__ABOUT THIS EXERCISE__. Exclude the pictures and reproduce the remaining data exactly as written.

__DATA UNDER STUDY__.

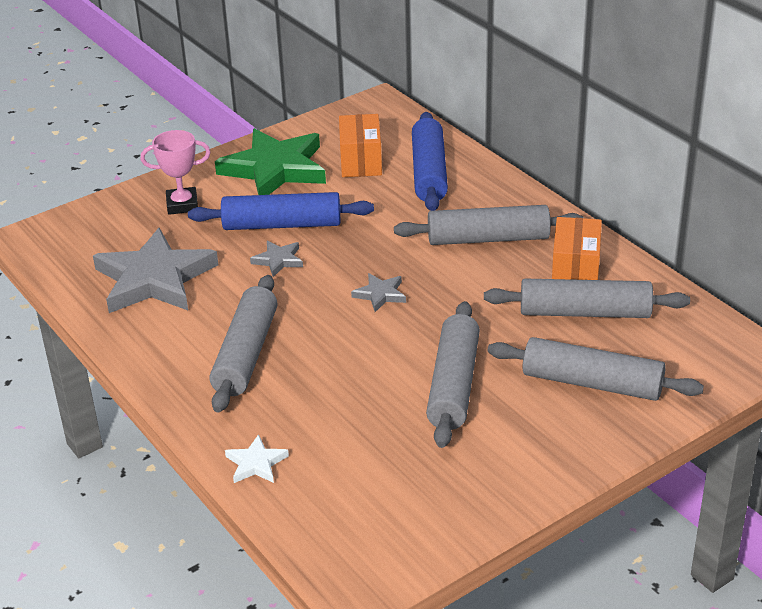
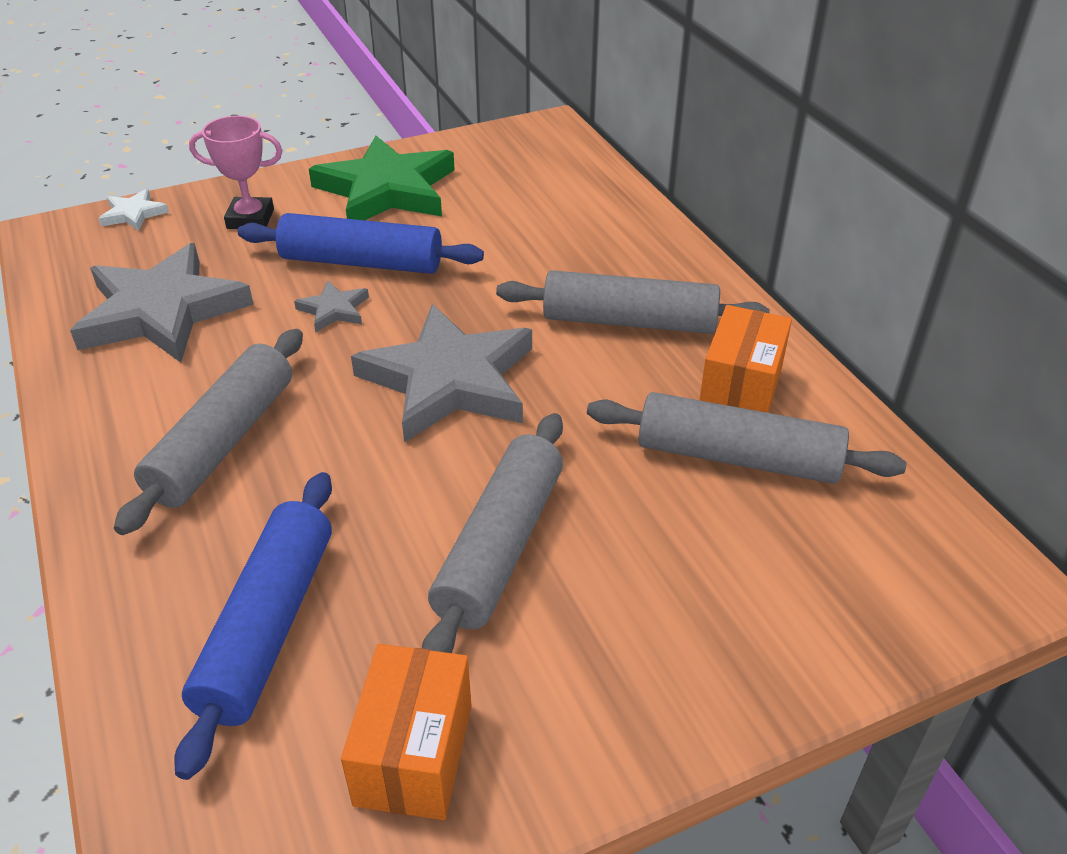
camera: 10 degrees right, 5 degrees up
white star [225,434,289,483] -> white star moved to [98,189,169,231]
orange box [339,114,382,177] -> orange box moved to [341,644,471,820]
grey star [351,273,406,312] -> grey star [351,304,532,443], size x2.30
blue rolling pin [412,112,448,211] -> blue rolling pin moved to [174,472,332,780]
grey rolling pin [488,337,704,401] -> none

__WRITTEN RESPONSE__.
camera: 10 degrees right, 5 degrees up
white star [225,434,289,483] -> white star moved to [98,189,169,231]
orange box [339,114,382,177] -> orange box moved to [341,644,471,820]
grey star [351,273,406,312] -> grey star [351,304,532,443], size x2.30
blue rolling pin [412,112,448,211] -> blue rolling pin moved to [174,472,332,780]
grey rolling pin [488,337,704,401] -> none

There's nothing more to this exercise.